TASK ITEM >> Reproduce only the lines of the material below that start at the line containing "orange tape: 1 -> 3" and stop at the line containing "red book: 6 -> 5". Keep both end lines.
□ □ □ □ □ □ □
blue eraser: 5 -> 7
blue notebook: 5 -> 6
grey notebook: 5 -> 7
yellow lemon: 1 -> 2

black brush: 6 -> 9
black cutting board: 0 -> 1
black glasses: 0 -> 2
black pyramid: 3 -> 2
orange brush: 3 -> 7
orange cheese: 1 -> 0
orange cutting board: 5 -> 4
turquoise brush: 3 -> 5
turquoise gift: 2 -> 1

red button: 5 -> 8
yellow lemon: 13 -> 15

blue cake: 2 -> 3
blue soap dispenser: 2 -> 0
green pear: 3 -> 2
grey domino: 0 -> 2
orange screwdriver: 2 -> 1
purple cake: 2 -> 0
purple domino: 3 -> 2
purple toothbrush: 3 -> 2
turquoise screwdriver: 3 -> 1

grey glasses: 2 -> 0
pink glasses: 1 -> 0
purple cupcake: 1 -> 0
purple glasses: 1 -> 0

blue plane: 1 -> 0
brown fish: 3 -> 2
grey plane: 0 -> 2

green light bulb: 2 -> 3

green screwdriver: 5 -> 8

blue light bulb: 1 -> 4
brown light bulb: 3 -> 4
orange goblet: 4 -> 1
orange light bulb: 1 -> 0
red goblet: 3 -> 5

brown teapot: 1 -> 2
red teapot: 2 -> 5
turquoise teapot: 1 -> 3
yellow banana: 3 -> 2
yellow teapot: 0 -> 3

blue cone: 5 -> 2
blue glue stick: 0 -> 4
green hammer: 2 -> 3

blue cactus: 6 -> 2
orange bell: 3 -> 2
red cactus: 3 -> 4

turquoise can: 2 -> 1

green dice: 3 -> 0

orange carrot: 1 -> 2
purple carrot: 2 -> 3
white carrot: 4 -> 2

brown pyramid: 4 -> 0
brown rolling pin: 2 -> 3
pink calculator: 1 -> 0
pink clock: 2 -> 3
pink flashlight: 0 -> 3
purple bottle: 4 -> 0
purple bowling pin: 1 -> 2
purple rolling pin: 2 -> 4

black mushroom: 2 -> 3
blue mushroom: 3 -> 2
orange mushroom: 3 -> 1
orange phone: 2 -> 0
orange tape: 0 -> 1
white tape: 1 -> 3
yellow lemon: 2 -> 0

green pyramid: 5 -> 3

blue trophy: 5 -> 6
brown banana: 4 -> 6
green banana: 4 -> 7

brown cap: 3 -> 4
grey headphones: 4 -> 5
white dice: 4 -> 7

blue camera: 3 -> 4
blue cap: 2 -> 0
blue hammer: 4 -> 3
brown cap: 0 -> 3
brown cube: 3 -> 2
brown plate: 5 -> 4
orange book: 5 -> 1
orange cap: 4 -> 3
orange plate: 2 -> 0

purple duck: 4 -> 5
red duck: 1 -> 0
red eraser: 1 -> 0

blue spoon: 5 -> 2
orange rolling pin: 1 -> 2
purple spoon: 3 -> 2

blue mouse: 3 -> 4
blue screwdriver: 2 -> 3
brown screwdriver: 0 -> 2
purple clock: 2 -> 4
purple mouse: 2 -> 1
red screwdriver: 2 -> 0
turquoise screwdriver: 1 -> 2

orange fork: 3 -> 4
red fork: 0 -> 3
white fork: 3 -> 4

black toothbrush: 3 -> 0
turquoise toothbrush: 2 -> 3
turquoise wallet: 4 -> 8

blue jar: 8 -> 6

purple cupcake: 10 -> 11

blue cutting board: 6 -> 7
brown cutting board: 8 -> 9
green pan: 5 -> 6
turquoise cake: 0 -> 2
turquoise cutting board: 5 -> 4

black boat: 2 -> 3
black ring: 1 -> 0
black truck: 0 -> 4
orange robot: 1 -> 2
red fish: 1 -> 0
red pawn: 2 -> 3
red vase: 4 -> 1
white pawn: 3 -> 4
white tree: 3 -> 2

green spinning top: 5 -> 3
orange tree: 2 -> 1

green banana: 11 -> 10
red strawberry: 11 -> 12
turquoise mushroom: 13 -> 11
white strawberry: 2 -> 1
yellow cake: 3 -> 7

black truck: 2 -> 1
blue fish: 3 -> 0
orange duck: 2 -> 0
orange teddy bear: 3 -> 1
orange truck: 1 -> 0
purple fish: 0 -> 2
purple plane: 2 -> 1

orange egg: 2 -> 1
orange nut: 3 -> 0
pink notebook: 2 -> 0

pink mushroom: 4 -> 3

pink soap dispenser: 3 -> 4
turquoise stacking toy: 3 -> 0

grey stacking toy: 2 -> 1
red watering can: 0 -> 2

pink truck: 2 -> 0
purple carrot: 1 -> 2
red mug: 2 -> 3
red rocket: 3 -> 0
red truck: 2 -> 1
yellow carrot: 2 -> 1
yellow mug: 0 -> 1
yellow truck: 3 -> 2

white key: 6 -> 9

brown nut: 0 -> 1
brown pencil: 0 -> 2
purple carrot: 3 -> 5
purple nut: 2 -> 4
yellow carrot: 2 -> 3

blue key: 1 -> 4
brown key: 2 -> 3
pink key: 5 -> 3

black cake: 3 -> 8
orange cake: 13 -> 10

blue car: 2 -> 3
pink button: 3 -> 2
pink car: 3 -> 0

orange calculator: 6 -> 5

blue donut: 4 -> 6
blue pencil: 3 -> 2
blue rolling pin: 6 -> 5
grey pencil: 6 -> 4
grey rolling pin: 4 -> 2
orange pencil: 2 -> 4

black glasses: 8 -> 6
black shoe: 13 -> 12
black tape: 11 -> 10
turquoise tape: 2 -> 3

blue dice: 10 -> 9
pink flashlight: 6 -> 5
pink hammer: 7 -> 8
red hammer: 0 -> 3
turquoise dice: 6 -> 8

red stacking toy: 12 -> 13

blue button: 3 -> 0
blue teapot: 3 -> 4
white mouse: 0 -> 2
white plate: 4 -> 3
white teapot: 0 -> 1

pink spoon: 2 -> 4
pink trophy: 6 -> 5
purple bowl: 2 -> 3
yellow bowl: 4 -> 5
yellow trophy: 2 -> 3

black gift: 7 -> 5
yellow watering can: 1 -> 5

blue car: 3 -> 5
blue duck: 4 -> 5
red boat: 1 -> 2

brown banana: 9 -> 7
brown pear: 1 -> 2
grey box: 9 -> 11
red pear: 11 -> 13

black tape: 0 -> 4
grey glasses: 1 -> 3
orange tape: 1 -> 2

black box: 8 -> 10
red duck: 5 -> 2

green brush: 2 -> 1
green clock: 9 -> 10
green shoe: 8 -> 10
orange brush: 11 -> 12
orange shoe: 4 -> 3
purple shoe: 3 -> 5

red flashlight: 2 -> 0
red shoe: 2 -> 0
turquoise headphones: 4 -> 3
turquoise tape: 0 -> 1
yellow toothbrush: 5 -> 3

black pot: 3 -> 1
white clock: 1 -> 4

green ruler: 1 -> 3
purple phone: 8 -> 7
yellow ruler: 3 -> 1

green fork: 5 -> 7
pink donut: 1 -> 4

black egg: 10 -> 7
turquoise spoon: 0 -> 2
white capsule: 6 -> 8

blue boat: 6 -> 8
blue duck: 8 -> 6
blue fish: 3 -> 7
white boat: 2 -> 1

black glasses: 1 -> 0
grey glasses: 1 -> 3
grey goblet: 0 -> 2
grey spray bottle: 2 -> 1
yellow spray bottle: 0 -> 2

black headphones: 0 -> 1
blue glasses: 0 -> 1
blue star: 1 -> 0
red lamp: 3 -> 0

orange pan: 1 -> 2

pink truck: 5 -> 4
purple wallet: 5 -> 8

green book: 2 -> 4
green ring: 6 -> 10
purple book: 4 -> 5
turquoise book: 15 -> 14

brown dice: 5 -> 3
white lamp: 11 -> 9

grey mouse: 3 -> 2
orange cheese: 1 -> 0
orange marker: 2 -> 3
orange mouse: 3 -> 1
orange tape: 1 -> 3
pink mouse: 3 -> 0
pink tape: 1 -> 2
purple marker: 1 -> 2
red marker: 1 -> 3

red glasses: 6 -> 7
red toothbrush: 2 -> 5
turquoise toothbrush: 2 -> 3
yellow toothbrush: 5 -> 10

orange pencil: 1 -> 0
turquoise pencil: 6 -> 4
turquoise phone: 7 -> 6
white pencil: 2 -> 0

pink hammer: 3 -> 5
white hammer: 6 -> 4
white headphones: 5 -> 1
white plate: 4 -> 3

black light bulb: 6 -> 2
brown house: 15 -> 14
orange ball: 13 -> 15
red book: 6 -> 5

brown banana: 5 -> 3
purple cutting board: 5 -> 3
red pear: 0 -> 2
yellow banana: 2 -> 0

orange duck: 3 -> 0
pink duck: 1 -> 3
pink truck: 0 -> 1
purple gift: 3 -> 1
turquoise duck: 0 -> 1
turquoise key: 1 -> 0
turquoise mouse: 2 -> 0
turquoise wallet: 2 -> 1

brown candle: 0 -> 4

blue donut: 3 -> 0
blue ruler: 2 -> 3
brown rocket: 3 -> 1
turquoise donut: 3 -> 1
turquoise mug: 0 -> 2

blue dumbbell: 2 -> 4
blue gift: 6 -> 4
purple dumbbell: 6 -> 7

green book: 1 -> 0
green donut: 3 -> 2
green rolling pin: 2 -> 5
□ □ □ □ □ □ □
EXERCISE OUTPUT >>
orange tape: 1 -> 3
pink mouse: 3 -> 0
pink tape: 1 -> 2
purple marker: 1 -> 2
red marker: 1 -> 3

red glasses: 6 -> 7
red toothbrush: 2 -> 5
turquoise toothbrush: 2 -> 3
yellow toothbrush: 5 -> 10

orange pencil: 1 -> 0
turquoise pencil: 6 -> 4
turquoise phone: 7 -> 6
white pencil: 2 -> 0

pink hammer: 3 -> 5
white hammer: 6 -> 4
white headphones: 5 -> 1
white plate: 4 -> 3

black light bulb: 6 -> 2
brown house: 15 -> 14
orange ball: 13 -> 15
red book: 6 -> 5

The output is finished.